#### DIRECTIONS FOR THIS TASK:
Look through the entries below and extract exactly the lines from the one containing "none -> red tile F1 level 3" through the one containing "tan brick D7 level 1 -> lime brick D7 level 1", ends included.

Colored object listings
--------------------
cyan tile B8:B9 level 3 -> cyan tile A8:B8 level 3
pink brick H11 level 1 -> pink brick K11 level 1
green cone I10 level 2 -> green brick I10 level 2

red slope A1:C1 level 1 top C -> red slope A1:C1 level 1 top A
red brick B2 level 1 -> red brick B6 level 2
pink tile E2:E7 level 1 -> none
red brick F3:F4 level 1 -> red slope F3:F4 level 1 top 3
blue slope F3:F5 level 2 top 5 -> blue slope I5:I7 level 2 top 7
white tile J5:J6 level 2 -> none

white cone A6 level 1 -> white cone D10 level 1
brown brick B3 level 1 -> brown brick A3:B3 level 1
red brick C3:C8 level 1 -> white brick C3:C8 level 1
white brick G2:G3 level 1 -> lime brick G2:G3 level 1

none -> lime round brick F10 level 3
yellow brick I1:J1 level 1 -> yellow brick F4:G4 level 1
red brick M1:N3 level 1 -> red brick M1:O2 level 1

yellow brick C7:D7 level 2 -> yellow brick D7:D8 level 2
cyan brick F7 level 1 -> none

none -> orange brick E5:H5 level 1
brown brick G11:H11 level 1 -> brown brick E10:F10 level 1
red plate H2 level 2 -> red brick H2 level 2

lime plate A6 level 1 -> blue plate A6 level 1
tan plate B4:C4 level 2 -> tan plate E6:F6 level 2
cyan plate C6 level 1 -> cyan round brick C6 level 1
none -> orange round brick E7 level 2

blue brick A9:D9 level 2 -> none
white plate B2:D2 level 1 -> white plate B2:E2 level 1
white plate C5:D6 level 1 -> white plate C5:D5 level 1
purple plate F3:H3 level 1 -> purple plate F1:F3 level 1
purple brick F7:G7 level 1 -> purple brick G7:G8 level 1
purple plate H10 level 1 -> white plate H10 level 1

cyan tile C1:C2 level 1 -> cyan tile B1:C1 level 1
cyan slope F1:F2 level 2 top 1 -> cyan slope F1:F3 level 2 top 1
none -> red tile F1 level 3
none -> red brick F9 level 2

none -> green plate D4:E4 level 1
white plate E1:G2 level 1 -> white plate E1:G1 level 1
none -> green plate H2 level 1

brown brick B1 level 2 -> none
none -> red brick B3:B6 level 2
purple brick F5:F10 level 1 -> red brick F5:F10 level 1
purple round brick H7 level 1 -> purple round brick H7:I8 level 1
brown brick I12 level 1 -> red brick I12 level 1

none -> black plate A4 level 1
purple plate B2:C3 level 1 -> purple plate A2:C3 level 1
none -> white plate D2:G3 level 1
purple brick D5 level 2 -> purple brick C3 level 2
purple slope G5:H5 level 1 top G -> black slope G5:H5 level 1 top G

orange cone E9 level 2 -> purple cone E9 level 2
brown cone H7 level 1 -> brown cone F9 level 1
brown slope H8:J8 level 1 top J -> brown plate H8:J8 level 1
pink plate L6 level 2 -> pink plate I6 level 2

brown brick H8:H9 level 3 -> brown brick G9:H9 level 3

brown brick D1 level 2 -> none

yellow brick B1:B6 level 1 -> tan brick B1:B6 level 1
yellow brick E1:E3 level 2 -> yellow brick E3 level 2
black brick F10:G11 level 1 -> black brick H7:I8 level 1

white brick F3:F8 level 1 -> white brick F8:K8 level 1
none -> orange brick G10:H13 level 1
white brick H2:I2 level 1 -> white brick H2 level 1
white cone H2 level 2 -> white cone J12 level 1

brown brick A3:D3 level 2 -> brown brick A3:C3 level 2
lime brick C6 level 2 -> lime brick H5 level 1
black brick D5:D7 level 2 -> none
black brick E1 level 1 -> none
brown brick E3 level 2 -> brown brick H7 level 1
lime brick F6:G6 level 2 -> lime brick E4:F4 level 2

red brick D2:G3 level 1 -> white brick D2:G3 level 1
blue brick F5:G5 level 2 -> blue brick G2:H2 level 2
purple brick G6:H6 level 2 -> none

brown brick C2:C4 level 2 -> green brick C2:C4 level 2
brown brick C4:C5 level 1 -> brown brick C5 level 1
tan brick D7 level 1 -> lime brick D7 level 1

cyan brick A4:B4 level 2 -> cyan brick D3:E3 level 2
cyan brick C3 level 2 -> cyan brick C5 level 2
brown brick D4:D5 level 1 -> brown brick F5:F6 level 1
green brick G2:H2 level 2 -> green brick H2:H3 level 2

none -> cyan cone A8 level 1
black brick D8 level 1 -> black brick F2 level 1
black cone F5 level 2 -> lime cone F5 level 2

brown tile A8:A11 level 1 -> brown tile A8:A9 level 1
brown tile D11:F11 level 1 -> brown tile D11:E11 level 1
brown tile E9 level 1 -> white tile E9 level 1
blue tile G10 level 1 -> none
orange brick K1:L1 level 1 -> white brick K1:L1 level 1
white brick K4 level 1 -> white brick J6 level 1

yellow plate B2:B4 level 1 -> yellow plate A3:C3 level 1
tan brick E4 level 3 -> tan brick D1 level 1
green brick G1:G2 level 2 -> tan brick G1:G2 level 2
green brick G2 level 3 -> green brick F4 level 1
--------------------
#### FINISHED EXERCISE:
none -> red tile F1 level 3
none -> red brick F9 level 2

none -> green plate D4:E4 level 1
white plate E1:G2 level 1 -> white plate E1:G1 level 1
none -> green plate H2 level 1

brown brick B1 level 2 -> none
none -> red brick B3:B6 level 2
purple brick F5:F10 level 1 -> red brick F5:F10 level 1
purple round brick H7 level 1 -> purple round brick H7:I8 level 1
brown brick I12 level 1 -> red brick I12 level 1

none -> black plate A4 level 1
purple plate B2:C3 level 1 -> purple plate A2:C3 level 1
none -> white plate D2:G3 level 1
purple brick D5 level 2 -> purple brick C3 level 2
purple slope G5:H5 level 1 top G -> black slope G5:H5 level 1 top G

orange cone E9 level 2 -> purple cone E9 level 2
brown cone H7 level 1 -> brown cone F9 level 1
brown slope H8:J8 level 1 top J -> brown plate H8:J8 level 1
pink plate L6 level 2 -> pink plate I6 level 2

brown brick H8:H9 level 3 -> brown brick G9:H9 level 3

brown brick D1 level 2 -> none

yellow brick B1:B6 level 1 -> tan brick B1:B6 level 1
yellow brick E1:E3 level 2 -> yellow brick E3 level 2
black brick F10:G11 level 1 -> black brick H7:I8 level 1

white brick F3:F8 level 1 -> white brick F8:K8 level 1
none -> orange brick G10:H13 level 1
white brick H2:I2 level 1 -> white brick H2 level 1
white cone H2 level 2 -> white cone J12 level 1

brown brick A3:D3 level 2 -> brown brick A3:C3 level 2
lime brick C6 level 2 -> lime brick H5 level 1
black brick D5:D7 level 2 -> none
black brick E1 level 1 -> none
brown brick E3 level 2 -> brown brick H7 level 1
lime brick F6:G6 level 2 -> lime brick E4:F4 level 2

red brick D2:G3 level 1 -> white brick D2:G3 level 1
blue brick F5:G5 level 2 -> blue brick G2:H2 level 2
purple brick G6:H6 level 2 -> none

brown brick C2:C4 level 2 -> green brick C2:C4 level 2
brown brick C4:C5 level 1 -> brown brick C5 level 1
tan brick D7 level 1 -> lime brick D7 level 1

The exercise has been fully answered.